> EXERCISE INSTRUCTIONS: With the images left out, print all of the records below exactly.

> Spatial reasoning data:
- - -
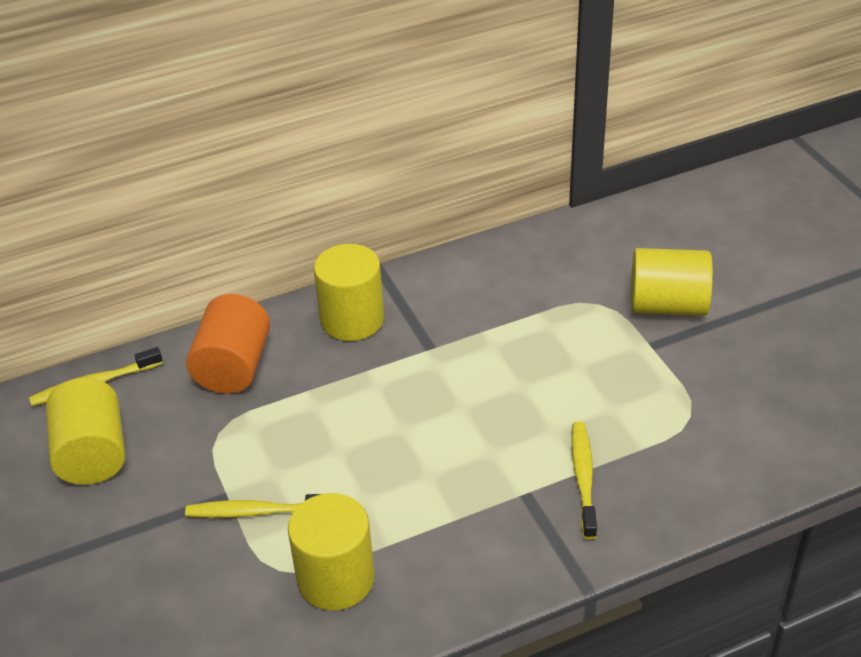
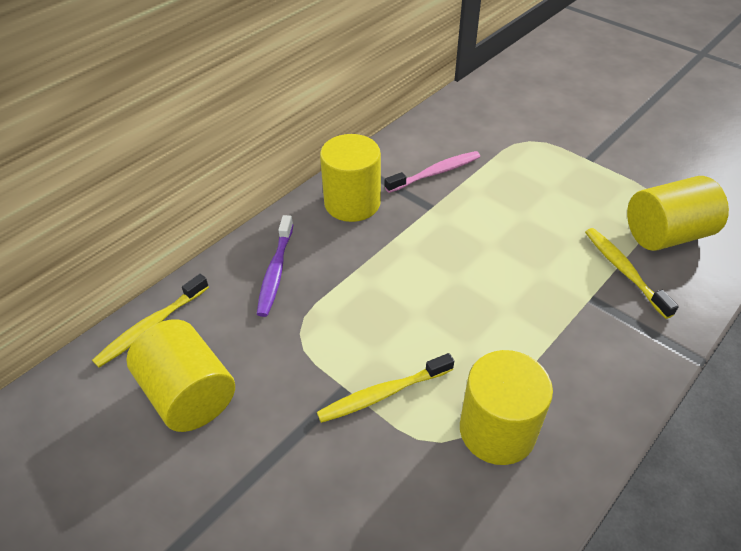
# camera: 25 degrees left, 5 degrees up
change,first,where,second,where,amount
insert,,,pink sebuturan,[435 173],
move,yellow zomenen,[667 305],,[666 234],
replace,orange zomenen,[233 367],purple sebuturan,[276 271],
- - -
> RESPONSE TO THE TASK:
# camera: 25 degrees left, 5 degrees up
change,first,where,second,where,amount
insert,,,pink sebuturan,[435 173],
move,yellow zomenen,[667 305],,[666 234],
replace,orange zomenen,[233 367],purple sebuturan,[276 271],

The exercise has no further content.